▶ **EXERCISE AIM**:
Report every line of the records below that includes the string "none".

[Data items]
---
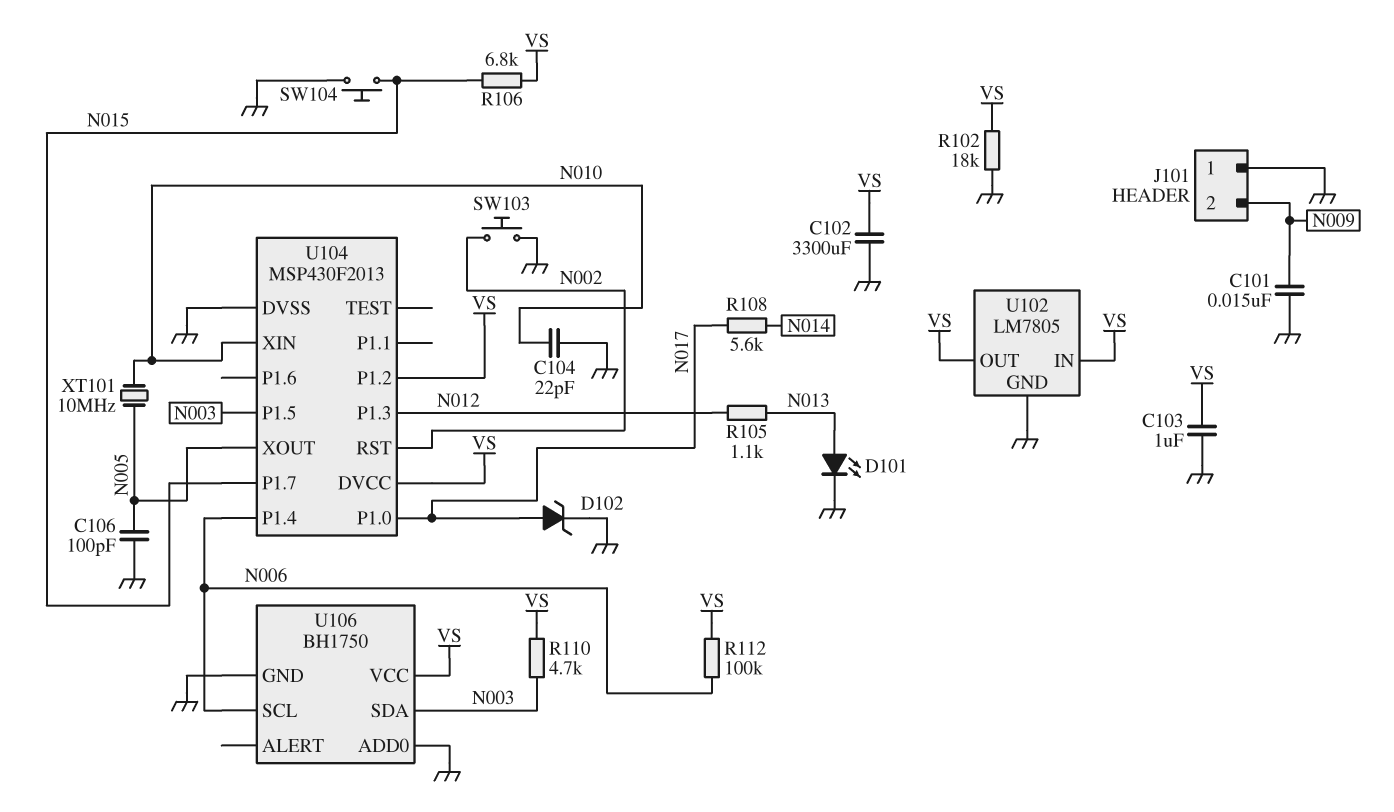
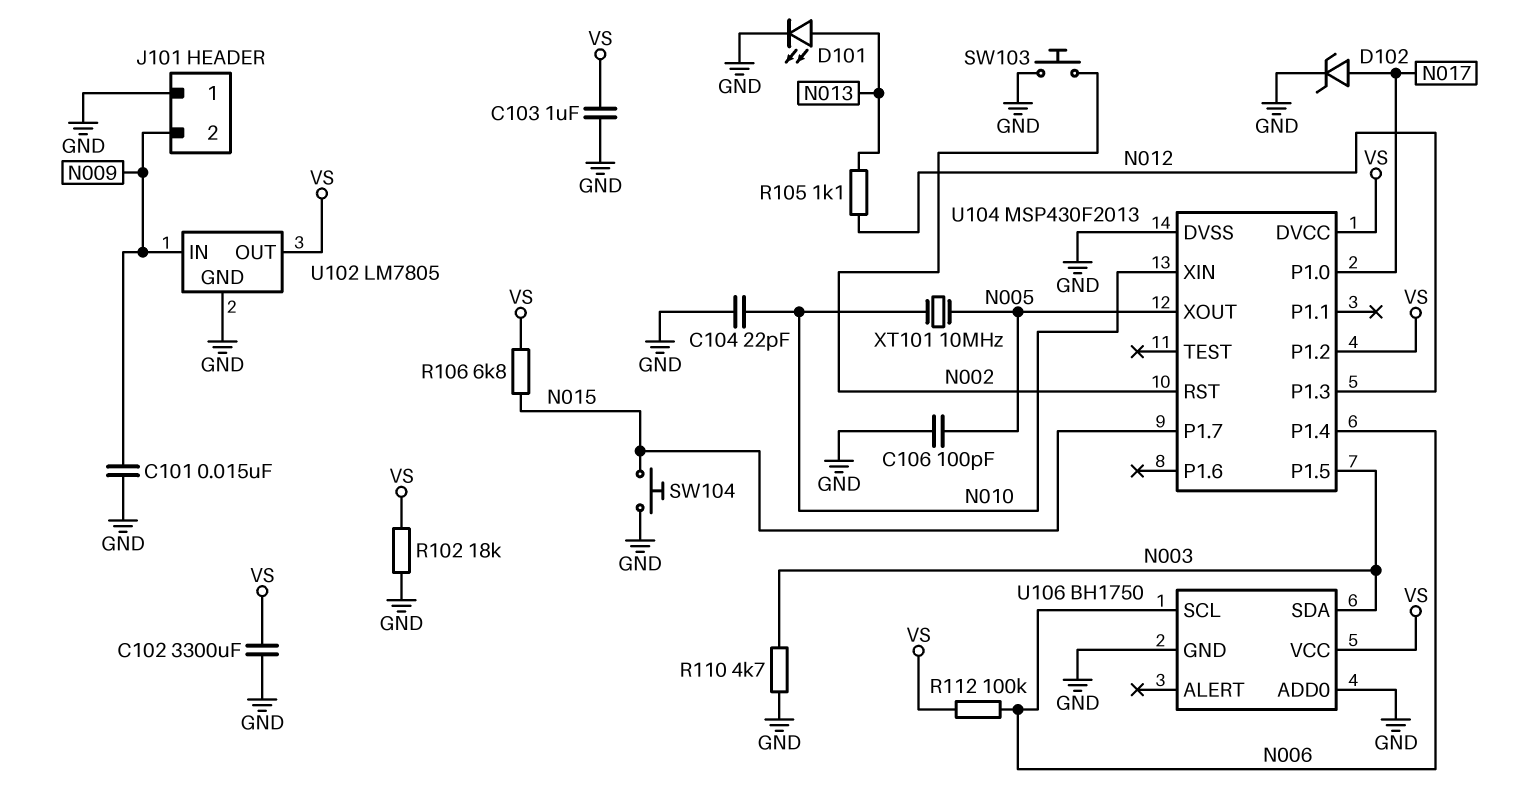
R108: 5.6k (N014, N017) -> none
R110: 4.7k (N003, VS) -> 4.7k (GND, N003)
U102 pin IN: VS -> N009

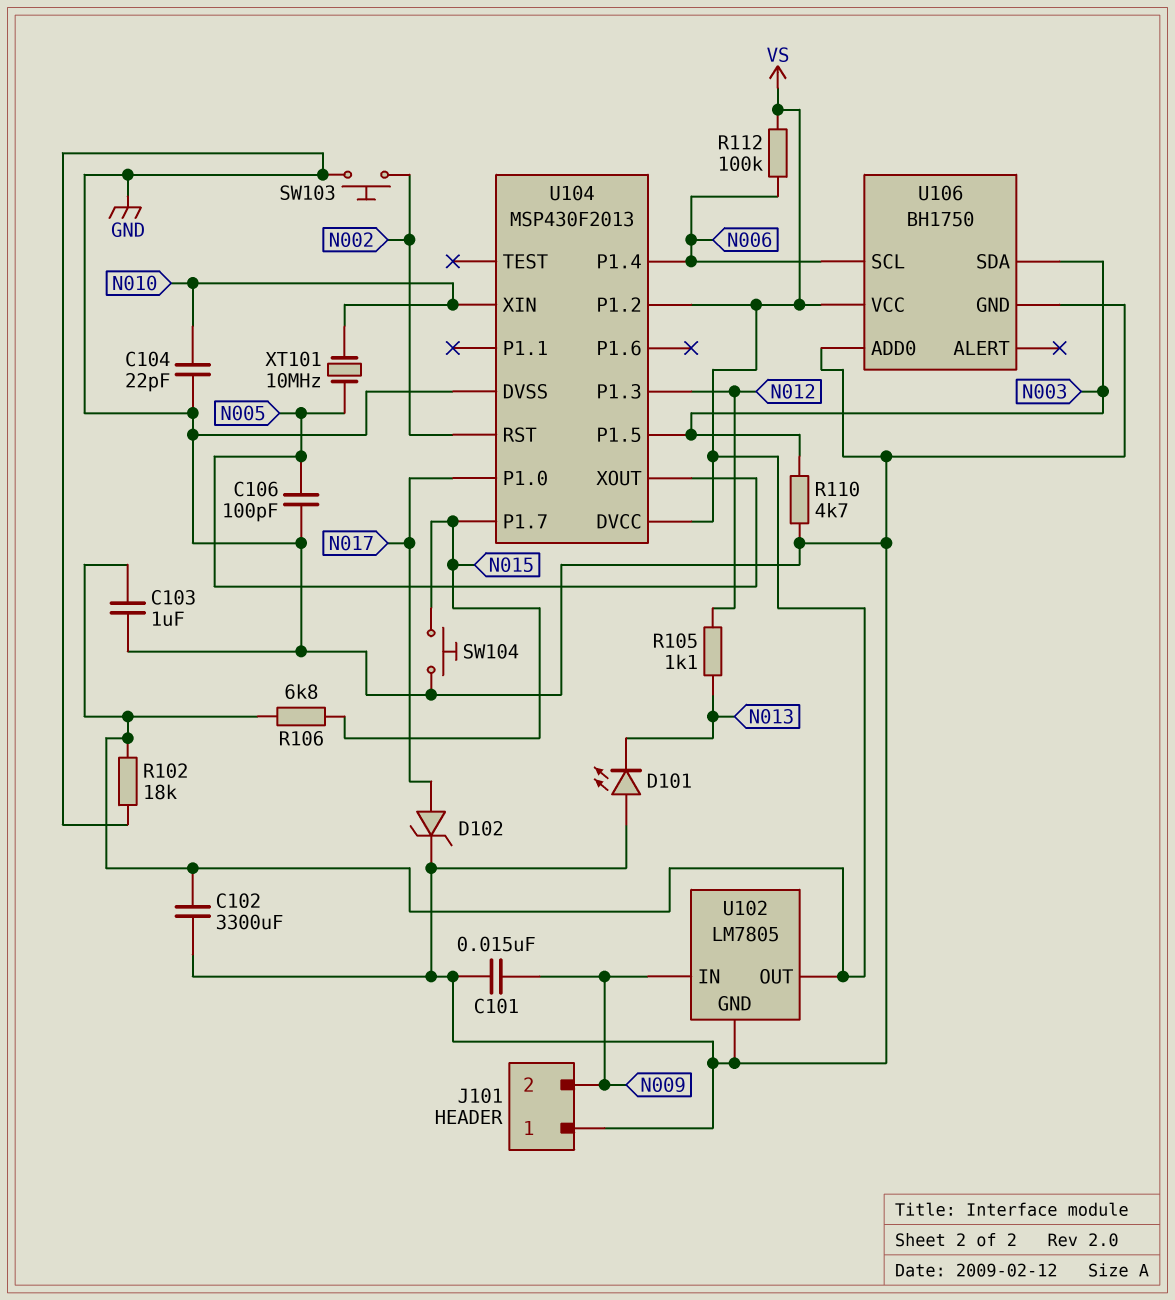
D101: LED (A N013, K GND) -> LED (A GND, K N013)

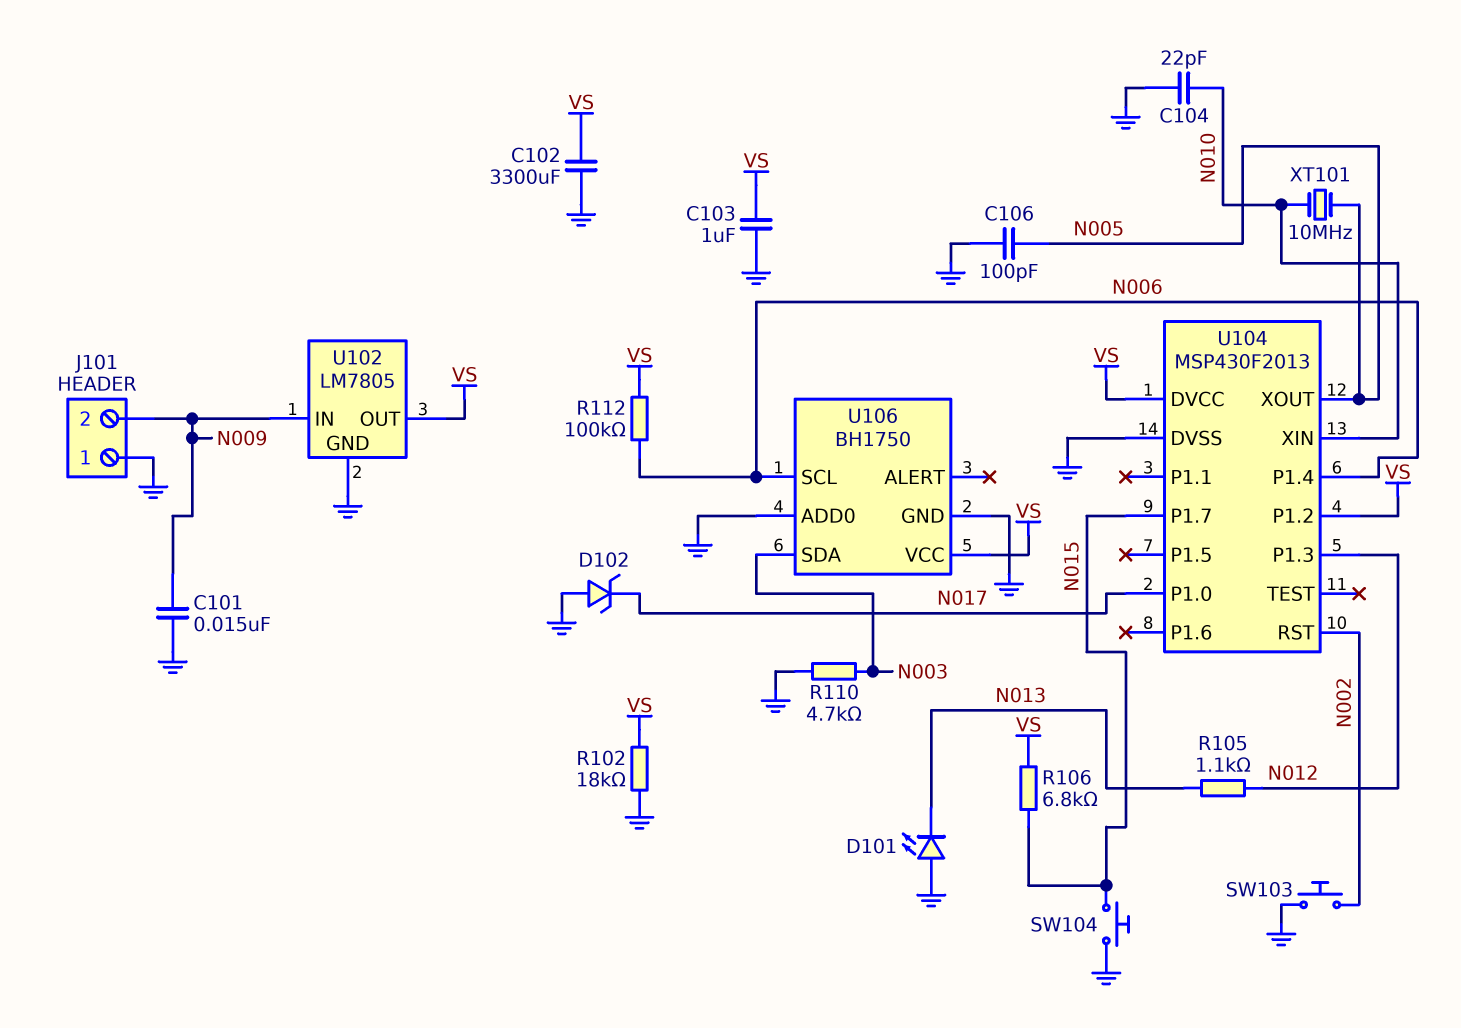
D102: zener (A N017, K GND) -> zener (A GND, K N017)
U104 pin P1.5: N003 -> none

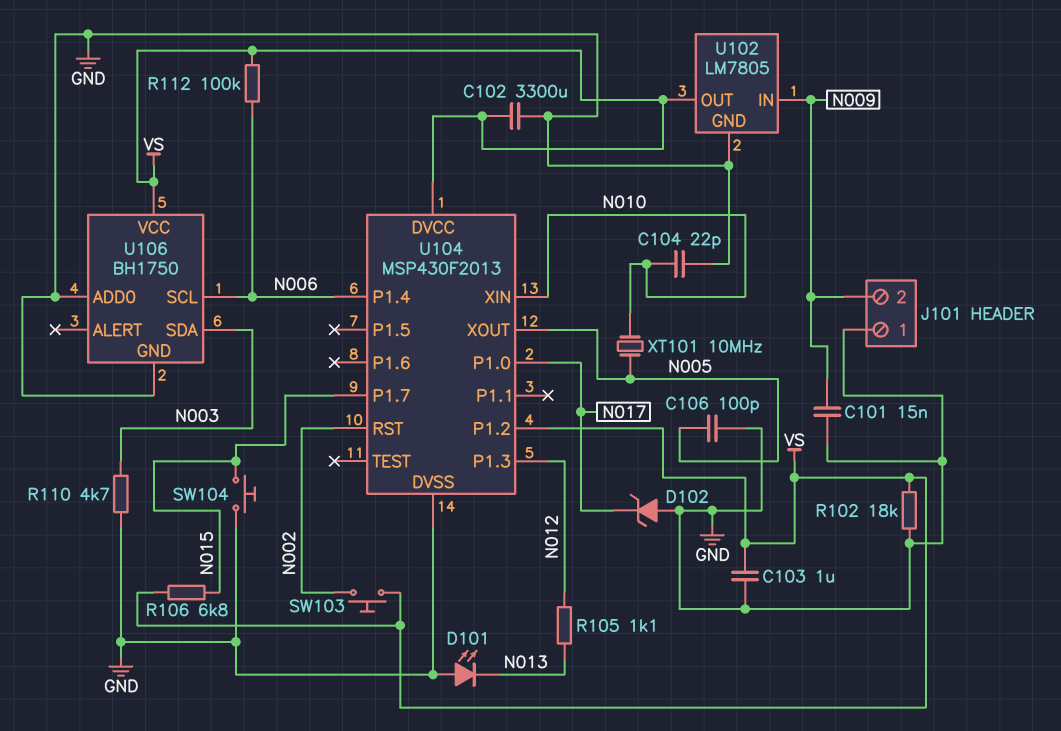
SW103: button (GND, N002) -> button (N002, VS)

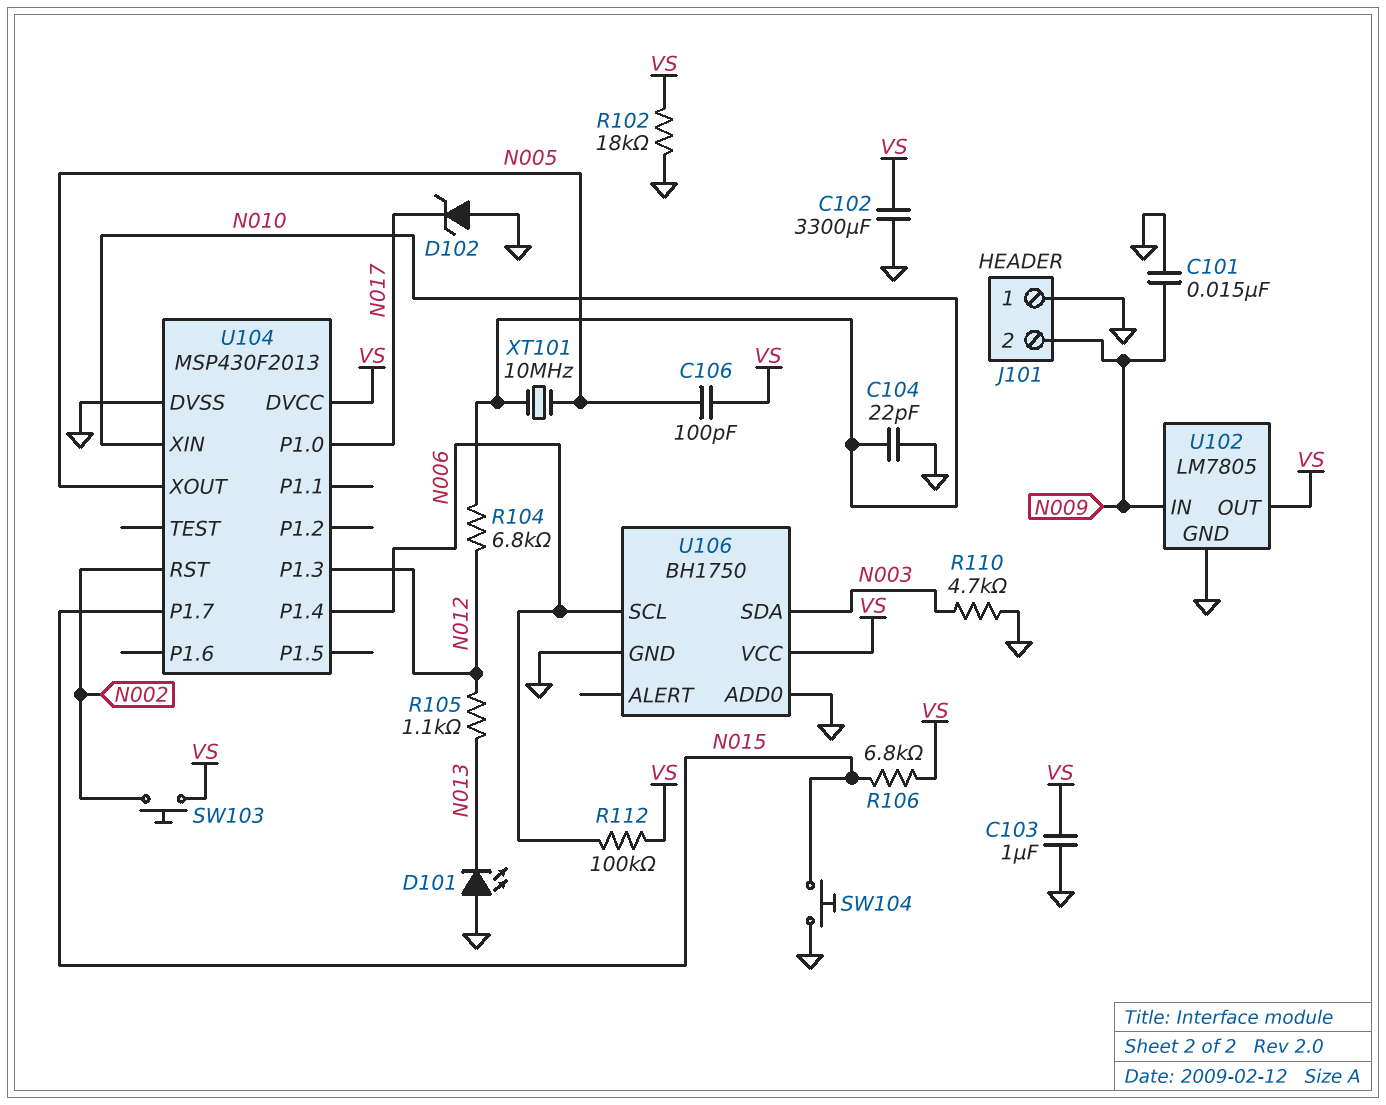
C106: 100pF (GND, N005) -> 100pF (N005, VS)
R104: none -> 6.8k (N010, N012)
U104 pin P1.2: VS -> none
---
▶ **FINISHED TASK**:
R108: 5.6k (N014, N017) -> none
U104 pin P1.5: N003 -> none
R104: none -> 6.8k (N010, N012)
U104 pin P1.2: VS -> none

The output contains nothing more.